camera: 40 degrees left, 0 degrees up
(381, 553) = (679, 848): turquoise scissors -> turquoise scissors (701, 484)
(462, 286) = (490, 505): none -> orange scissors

* * *

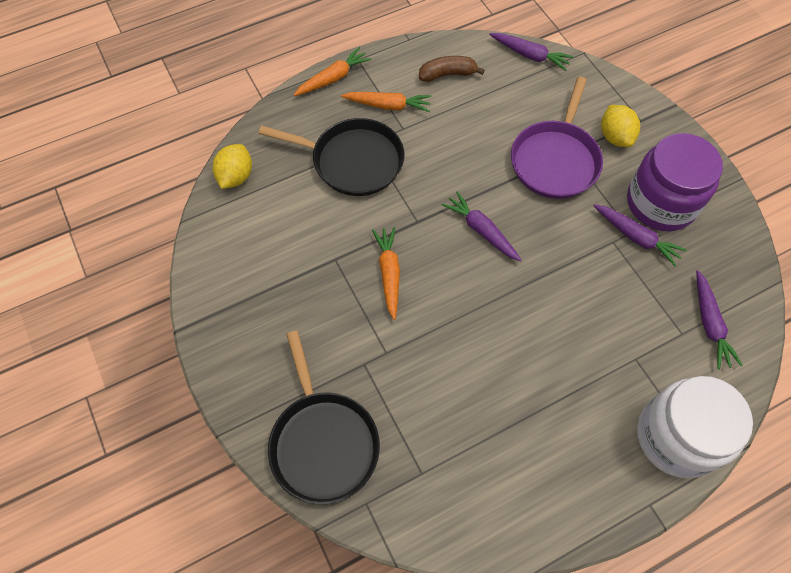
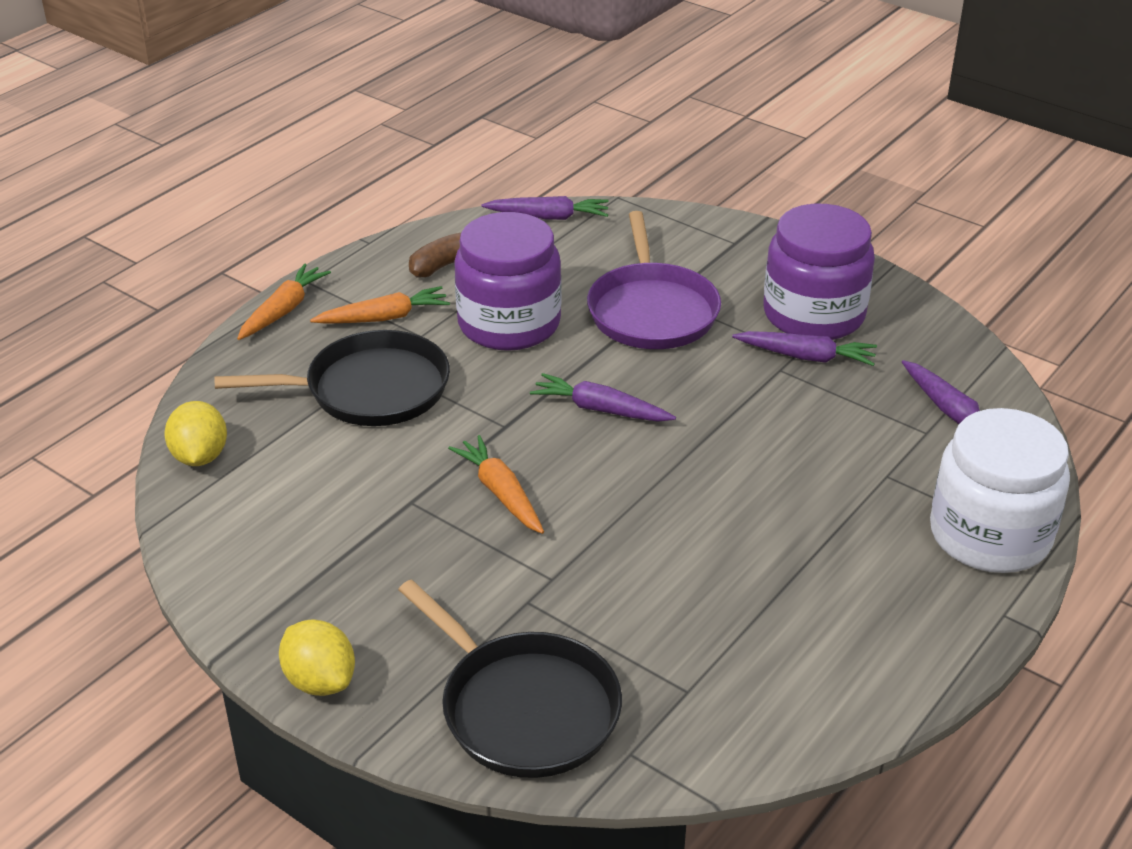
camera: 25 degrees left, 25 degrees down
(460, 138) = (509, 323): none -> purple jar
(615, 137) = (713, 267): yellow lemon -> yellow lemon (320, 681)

Directions
The lines in the entries above that carry the word "camera" must be copied.

Reply to the task
camera: 40 degrees left, 0 degrees up
camera: 25 degrees left, 25 degrees down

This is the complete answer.